| WHAT TO DO |
Return only the lines of the listing below that run from the line with "orange cactus: 2 -> 0" through the line with "yellow capsule: 3 -> 2", both ends included, exactly as written.

| THE RECORDS |
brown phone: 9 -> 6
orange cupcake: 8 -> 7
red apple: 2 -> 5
* * *
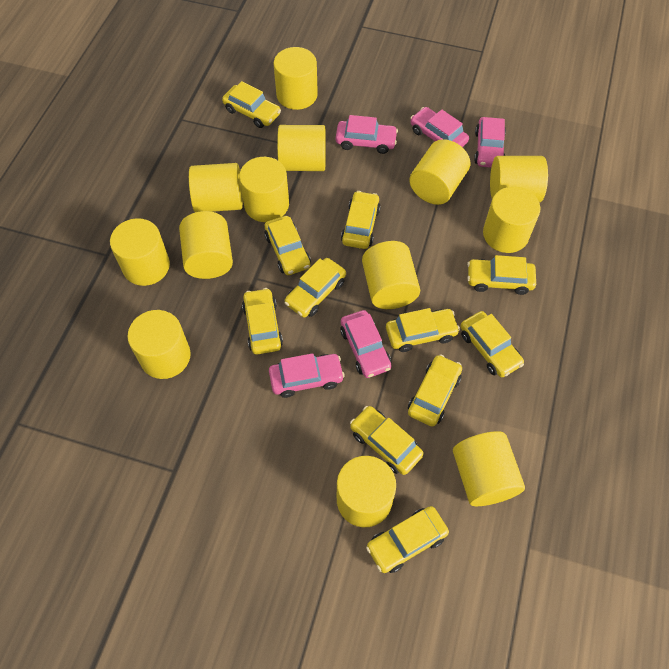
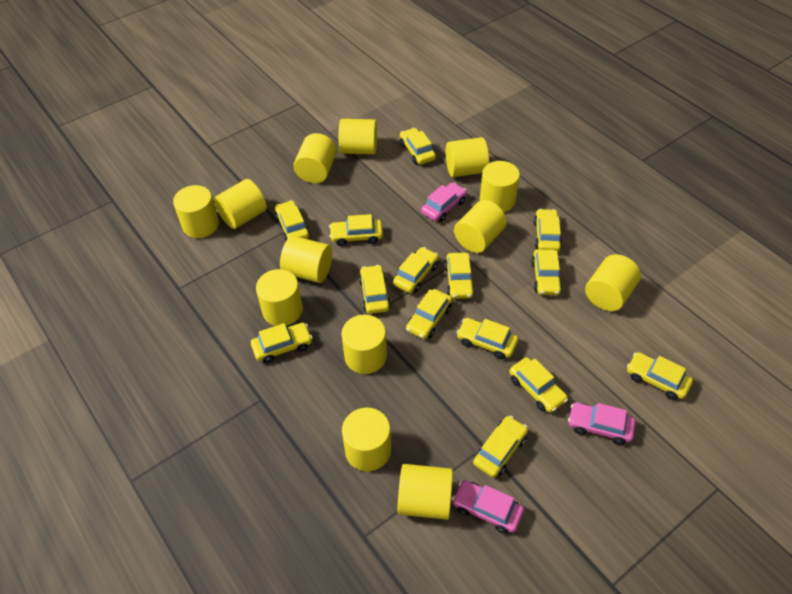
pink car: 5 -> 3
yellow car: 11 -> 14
---
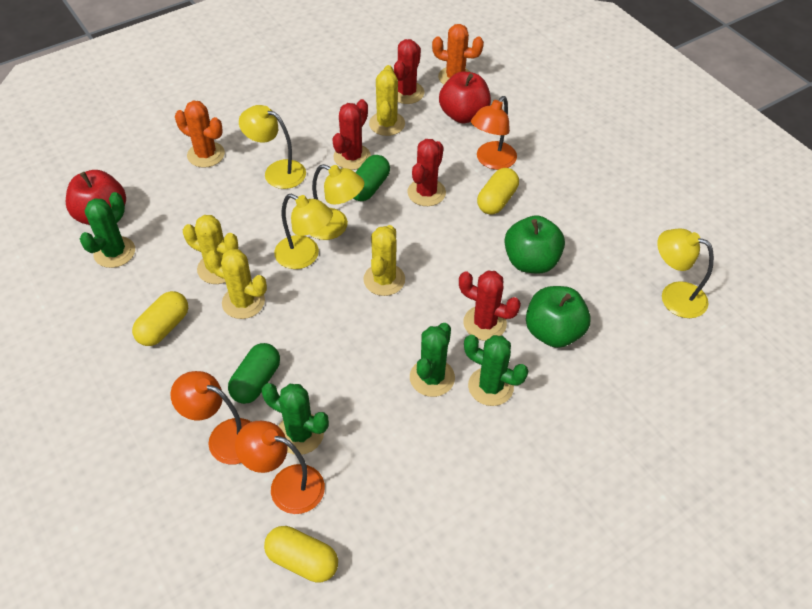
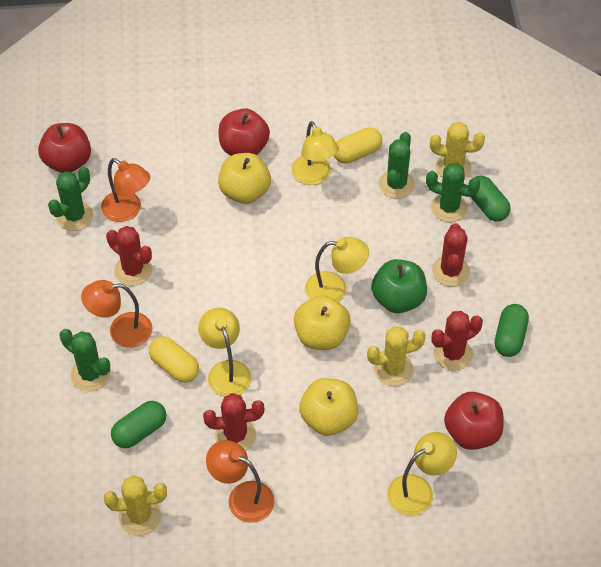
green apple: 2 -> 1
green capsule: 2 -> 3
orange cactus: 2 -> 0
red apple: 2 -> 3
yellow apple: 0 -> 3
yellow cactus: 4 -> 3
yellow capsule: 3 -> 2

| THE ANSWER |
orange cactus: 2 -> 0
red apple: 2 -> 3
yellow apple: 0 -> 3
yellow cactus: 4 -> 3
yellow capsule: 3 -> 2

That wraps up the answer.